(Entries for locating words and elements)
● ● ● ●

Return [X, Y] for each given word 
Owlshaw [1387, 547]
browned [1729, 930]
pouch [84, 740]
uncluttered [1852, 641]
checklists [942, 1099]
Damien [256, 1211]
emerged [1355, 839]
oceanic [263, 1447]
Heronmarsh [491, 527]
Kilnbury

● ● ● ●

* Task statement
Reproduce every line of the listing above, requests included, but scale each coordinate in the answers by 1.5 and round to whole numbers, taking halves up.

* Exercise answer
Return [X, Y] for each given word 
Owlshaw [2081, 821]
browned [2594, 1395]
pouch [126, 1110]
uncluttered [2778, 962]
checklists [1413, 1649]
Damien [384, 1817]
emerged [2033, 1259]
oceanic [395, 2171]
Heronmarsh [737, 791]
Kilnbury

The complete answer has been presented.